— begin —
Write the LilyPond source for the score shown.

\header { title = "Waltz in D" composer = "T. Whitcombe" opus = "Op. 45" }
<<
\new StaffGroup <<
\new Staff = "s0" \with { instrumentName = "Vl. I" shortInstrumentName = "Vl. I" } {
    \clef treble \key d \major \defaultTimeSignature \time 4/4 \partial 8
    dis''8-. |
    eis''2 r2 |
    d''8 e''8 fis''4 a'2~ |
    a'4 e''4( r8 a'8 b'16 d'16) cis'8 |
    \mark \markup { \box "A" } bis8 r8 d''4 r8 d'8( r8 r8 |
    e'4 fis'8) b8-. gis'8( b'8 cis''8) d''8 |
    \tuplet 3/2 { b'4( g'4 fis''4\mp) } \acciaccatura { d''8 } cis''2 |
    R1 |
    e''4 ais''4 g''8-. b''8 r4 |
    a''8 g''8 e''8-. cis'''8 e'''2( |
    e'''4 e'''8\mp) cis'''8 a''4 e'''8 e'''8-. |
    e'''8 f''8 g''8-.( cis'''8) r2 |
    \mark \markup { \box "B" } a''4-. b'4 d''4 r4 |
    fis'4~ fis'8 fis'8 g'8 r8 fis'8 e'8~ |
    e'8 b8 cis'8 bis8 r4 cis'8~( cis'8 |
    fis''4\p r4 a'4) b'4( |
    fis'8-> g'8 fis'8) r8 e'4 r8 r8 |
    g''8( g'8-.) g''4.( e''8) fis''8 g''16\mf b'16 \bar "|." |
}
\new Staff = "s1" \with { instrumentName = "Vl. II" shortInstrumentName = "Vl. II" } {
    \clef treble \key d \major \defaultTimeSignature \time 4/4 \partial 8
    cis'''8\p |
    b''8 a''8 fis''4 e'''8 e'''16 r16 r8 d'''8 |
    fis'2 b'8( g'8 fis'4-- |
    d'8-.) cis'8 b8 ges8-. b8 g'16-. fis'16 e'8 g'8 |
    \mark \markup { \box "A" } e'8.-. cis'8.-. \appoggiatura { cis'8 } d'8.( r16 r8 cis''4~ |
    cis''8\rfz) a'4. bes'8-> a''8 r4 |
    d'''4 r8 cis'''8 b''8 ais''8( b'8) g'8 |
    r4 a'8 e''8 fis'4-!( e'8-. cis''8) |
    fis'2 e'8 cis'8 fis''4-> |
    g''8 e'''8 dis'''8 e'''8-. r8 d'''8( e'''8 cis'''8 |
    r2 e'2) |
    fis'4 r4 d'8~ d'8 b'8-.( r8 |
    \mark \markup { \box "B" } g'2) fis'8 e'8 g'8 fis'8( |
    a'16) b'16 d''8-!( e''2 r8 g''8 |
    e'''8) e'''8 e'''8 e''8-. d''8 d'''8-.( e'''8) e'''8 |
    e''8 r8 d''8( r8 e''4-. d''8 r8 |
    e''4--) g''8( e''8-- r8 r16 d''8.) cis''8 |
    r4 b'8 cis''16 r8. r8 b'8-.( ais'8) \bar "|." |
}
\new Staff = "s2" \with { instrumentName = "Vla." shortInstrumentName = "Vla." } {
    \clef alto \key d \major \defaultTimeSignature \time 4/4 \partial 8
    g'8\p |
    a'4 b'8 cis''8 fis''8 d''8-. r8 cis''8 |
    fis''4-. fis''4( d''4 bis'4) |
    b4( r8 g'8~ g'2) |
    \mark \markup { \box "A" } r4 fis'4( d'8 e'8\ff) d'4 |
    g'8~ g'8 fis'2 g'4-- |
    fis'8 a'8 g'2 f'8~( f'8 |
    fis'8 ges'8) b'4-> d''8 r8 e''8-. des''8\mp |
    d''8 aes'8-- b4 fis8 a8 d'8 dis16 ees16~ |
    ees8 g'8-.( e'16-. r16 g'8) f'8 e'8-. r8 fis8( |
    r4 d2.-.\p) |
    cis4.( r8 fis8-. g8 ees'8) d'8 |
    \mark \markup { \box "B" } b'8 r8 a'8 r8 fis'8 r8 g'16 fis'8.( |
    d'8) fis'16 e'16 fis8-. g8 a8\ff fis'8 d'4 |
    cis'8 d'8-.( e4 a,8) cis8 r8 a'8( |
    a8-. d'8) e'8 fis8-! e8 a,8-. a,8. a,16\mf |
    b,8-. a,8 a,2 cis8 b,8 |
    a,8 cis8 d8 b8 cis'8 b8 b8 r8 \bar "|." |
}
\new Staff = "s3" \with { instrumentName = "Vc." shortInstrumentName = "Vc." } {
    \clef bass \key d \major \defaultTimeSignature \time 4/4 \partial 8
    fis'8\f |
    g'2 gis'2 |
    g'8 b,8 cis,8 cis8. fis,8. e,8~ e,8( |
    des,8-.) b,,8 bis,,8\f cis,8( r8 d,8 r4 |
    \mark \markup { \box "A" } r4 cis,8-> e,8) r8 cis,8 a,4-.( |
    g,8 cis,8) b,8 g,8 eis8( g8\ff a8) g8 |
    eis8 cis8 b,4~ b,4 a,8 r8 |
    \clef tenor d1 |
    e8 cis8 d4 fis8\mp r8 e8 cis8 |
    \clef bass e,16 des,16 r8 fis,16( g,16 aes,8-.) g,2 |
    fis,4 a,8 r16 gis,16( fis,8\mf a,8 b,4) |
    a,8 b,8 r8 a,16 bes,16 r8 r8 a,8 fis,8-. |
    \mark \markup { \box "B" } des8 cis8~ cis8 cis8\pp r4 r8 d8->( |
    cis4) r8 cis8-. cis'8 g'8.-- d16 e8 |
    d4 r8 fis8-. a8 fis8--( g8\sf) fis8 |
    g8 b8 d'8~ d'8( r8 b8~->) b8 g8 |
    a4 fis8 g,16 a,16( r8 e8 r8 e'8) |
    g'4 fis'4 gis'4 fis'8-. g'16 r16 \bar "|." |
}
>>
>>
— end —
• _WHAT IS ASKED_
Find each line in the entries above that contains the word "major" and copy it out in full.

• _ANSWER FOR THIS EXERCISE_
    \clef treble \key d \major \defaultTimeSignature \time 4/4 \partial 8
    \clef treble \key d \major \defaultTimeSignature \time 4/4 \partial 8
    \clef alto \key d \major \defaultTimeSignature \time 4/4 \partial 8
    \clef bass \key d \major \defaultTimeSignature \time 4/4 \partial 8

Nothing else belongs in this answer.